[Data for the task — start]

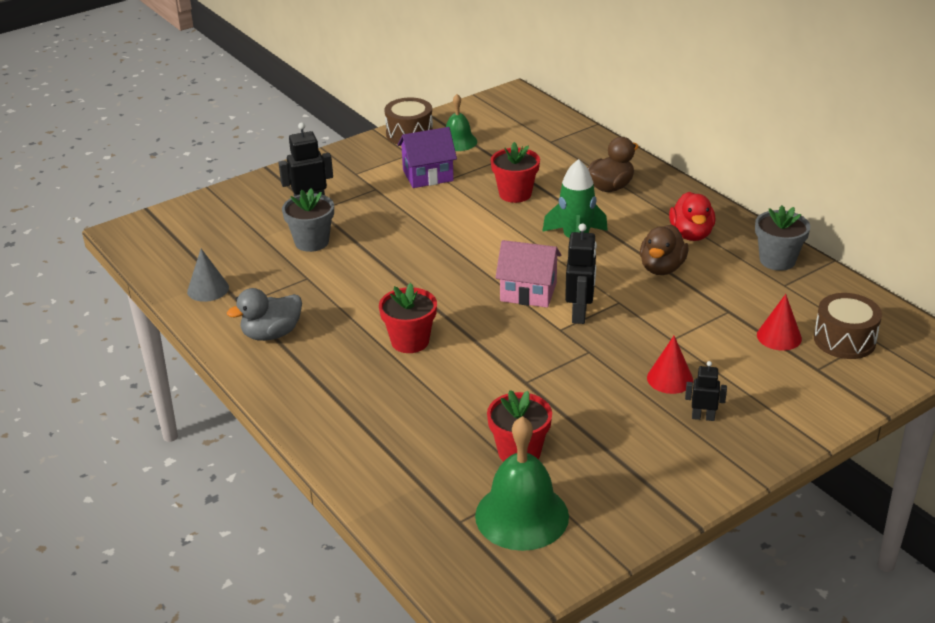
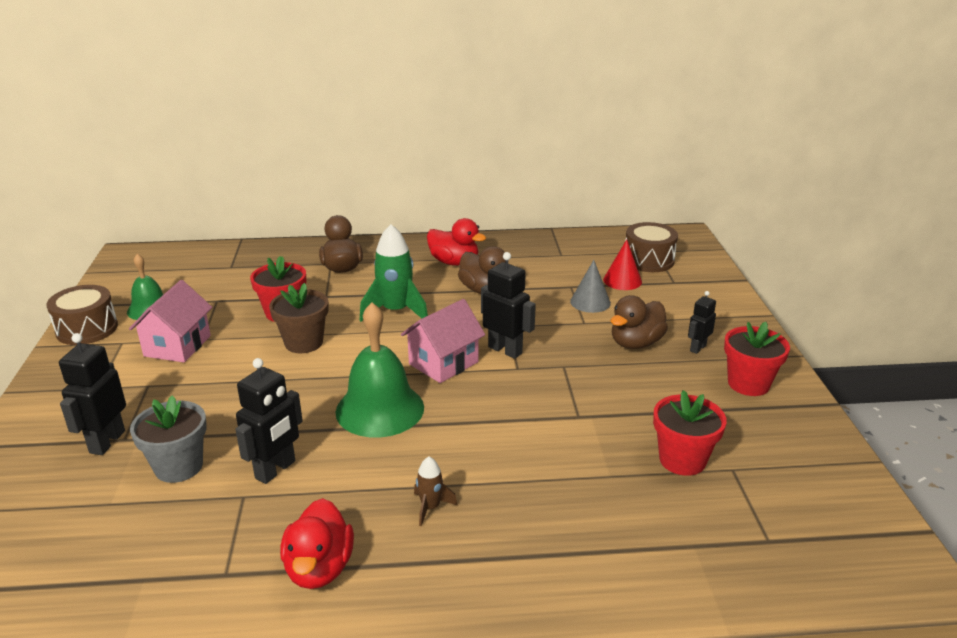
camera: 60 degrees left, 5 degrees down
(208, 289) = (153, 597): grey cone -> grey cone (590, 302)
(271, 334) = (319, 568): grey duck -> red duck
(340, 277) = (276, 470): none -> black robot
(359, 353) = (430, 507): none -> brown rocket
(410, 341) = (446, 463): red flower pot -> red flower pot (748, 384)
(428, 175) = (177, 346): purple house -> pink house
(486, 221) = (304, 343): none -> brown flower pot
(522, 515) = (779, 494): green bell -> green bell (380, 409)
(670, 379) = (636, 343): red cone -> brown duck
(777, 260) = (528, 245): grey flower pot -> none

[Data for the task — finish]

Work task - Would you please print the entries once more, word for word, minus the pictures?

Solution -
camera: 60 degrees left, 5 degrees down
(208, 289) = (153, 597): grey cone -> grey cone (590, 302)
(271, 334) = (319, 568): grey duck -> red duck
(340, 277) = (276, 470): none -> black robot
(359, 353) = (430, 507): none -> brown rocket
(410, 341) = (446, 463): red flower pot -> red flower pot (748, 384)
(428, 175) = (177, 346): purple house -> pink house
(486, 221) = (304, 343): none -> brown flower pot
(522, 515) = (779, 494): green bell -> green bell (380, 409)
(670, 379) = (636, 343): red cone -> brown duck
(777, 260) = (528, 245): grey flower pot -> none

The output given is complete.